Segment Start: Available records

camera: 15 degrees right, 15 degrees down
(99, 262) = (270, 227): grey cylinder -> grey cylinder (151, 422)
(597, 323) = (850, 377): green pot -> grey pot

Segment End: Available records
Segment Start: Available records

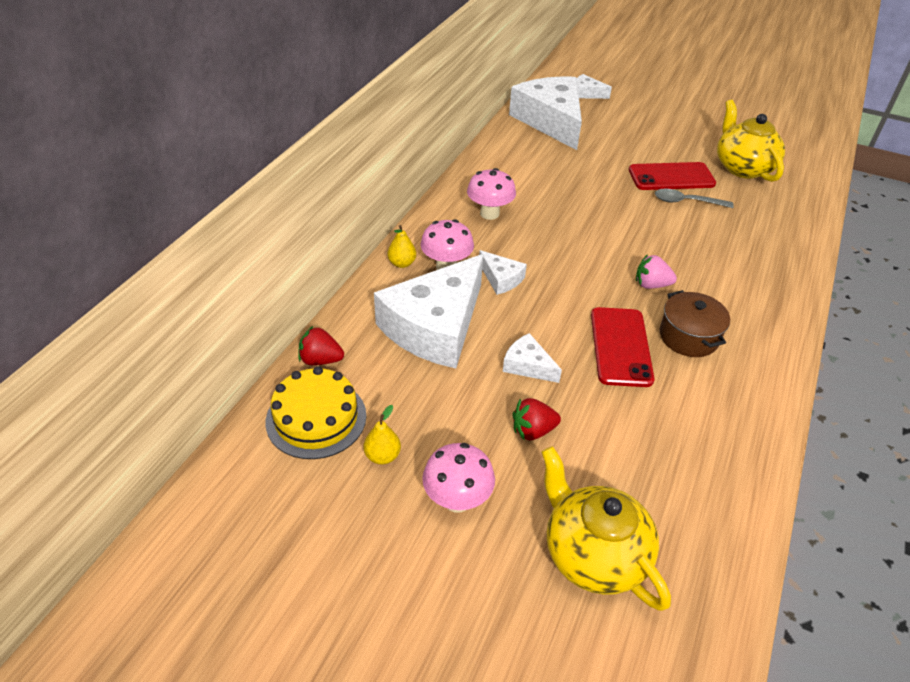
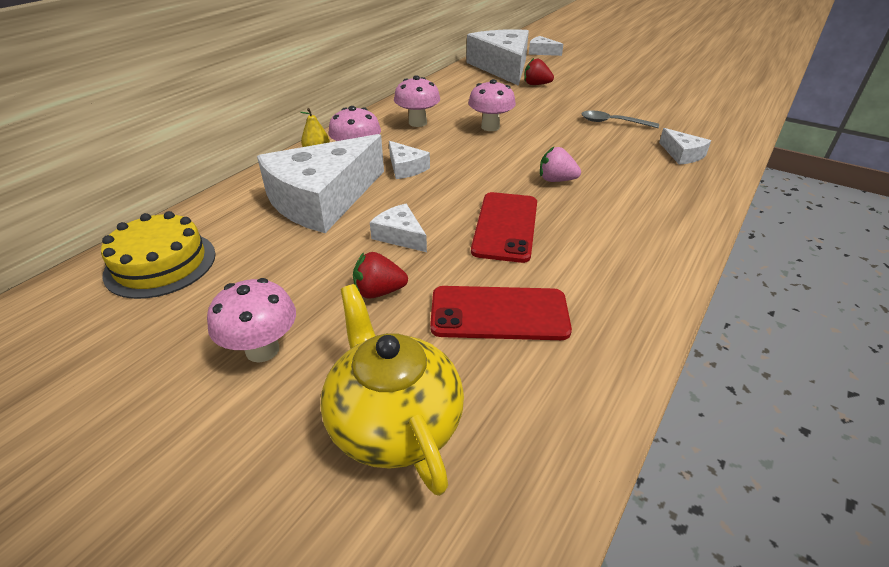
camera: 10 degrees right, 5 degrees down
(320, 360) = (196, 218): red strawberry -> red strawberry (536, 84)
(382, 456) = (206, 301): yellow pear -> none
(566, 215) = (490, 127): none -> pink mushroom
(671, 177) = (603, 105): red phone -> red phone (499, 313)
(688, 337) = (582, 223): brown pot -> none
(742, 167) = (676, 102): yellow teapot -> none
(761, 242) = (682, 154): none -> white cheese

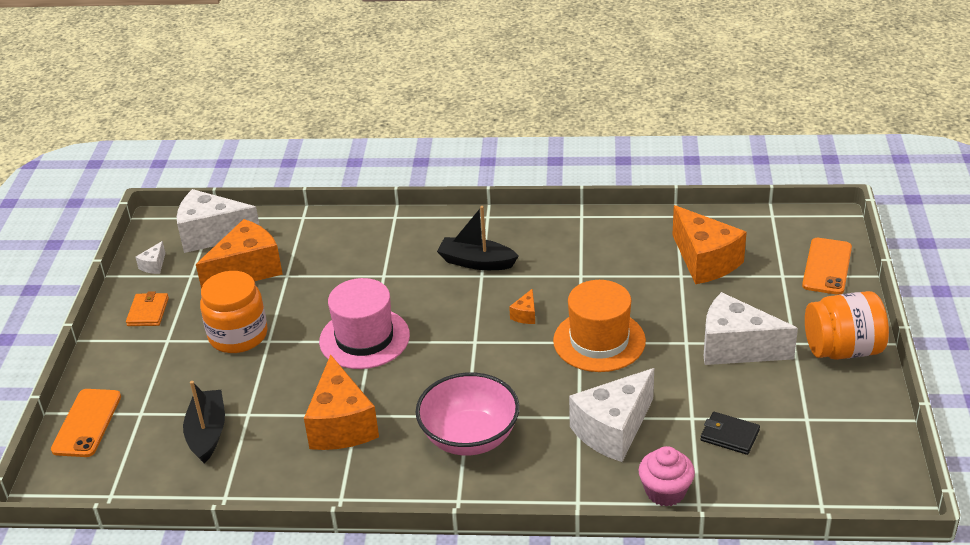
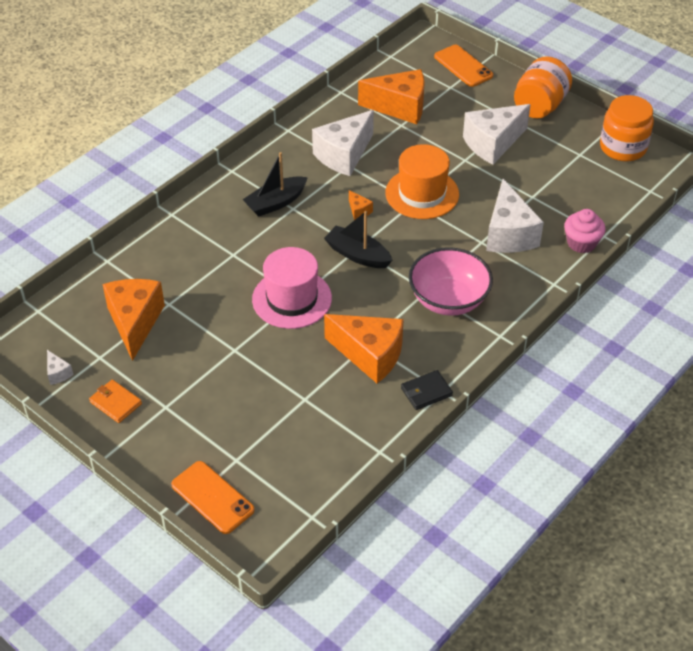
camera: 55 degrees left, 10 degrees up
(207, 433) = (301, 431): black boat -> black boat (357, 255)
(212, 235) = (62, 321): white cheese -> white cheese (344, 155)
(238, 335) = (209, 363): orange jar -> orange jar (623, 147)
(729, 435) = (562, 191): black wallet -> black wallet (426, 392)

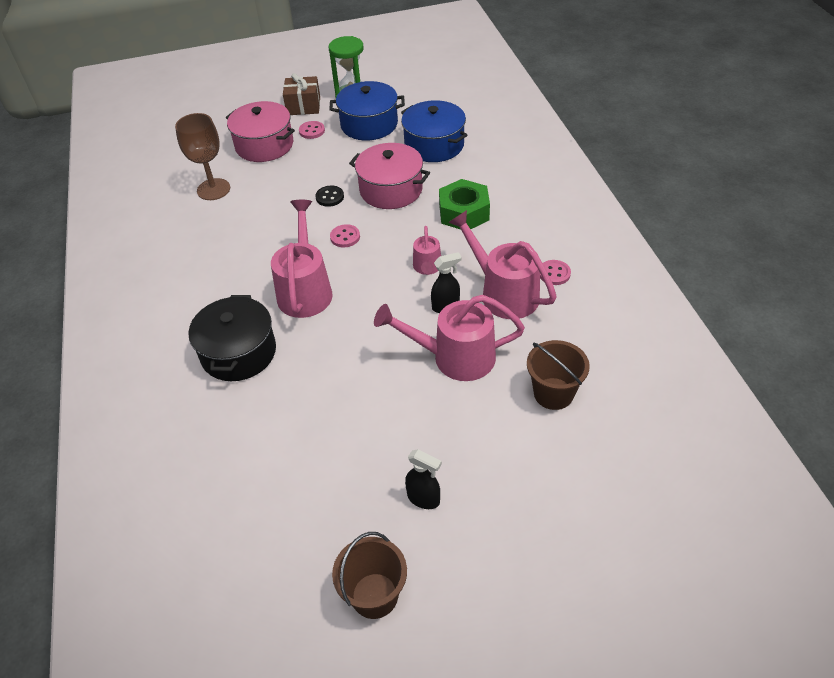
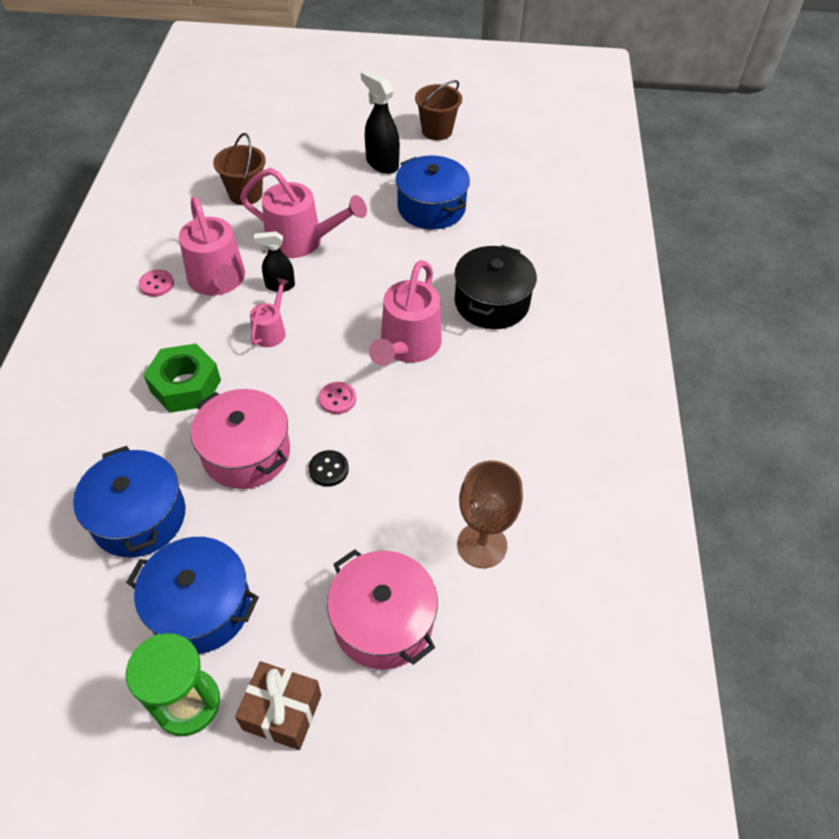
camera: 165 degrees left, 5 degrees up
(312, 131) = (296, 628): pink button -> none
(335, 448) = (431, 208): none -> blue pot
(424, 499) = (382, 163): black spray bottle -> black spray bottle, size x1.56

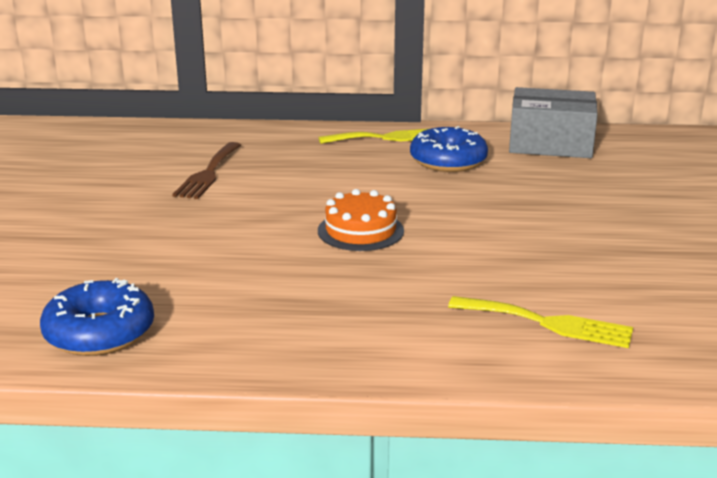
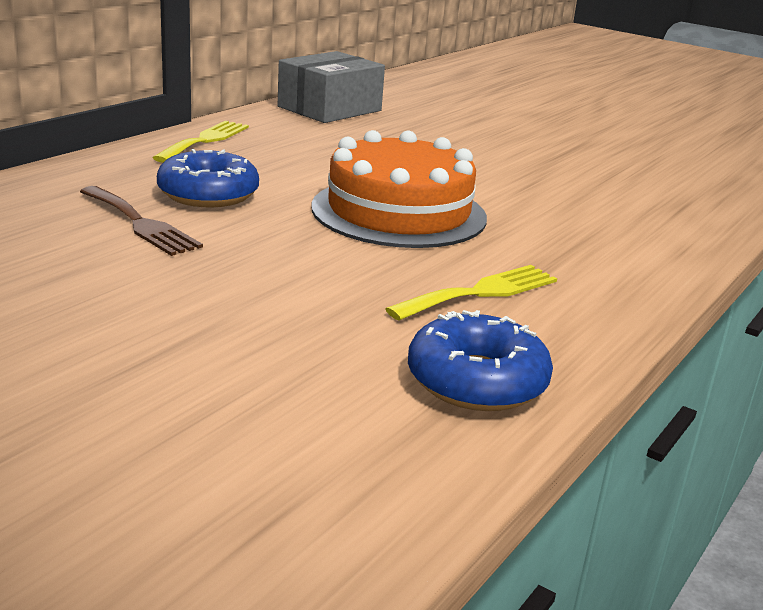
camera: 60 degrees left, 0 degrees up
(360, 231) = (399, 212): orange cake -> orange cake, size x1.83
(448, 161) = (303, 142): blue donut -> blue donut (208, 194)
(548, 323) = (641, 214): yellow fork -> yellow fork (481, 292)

Segment End: Available records
Segment Start: Available records

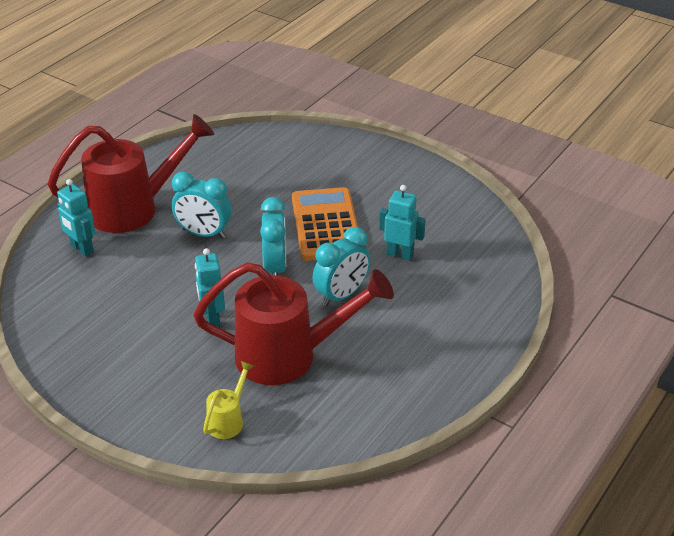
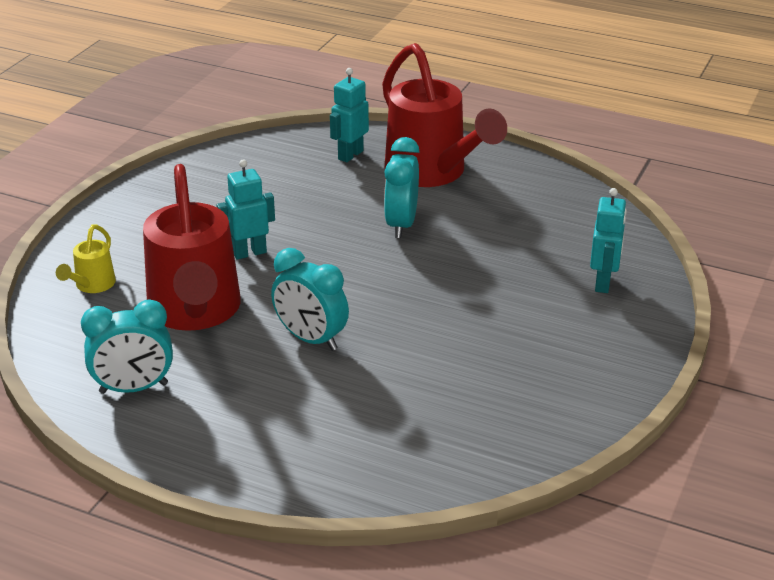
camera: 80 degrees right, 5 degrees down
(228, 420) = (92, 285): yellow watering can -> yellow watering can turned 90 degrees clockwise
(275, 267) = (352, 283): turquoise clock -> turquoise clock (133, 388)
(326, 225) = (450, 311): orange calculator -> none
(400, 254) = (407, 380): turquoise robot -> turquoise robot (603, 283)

Segment End: Available records

• **Problem to work on**
Only one stretch of the records above is wanted: the lines between the one holding "(360, 231) = (399, 212): orange" and the one holding "(548, 323) = (641, 214): yellow", inclusive, reproduced exactly.

• **The answer**
(360, 231) = (399, 212): orange cake -> orange cake, size x1.83
(448, 161) = (303, 142): blue donut -> blue donut (208, 194)
(548, 323) = (641, 214): yellow fork -> yellow fork (481, 292)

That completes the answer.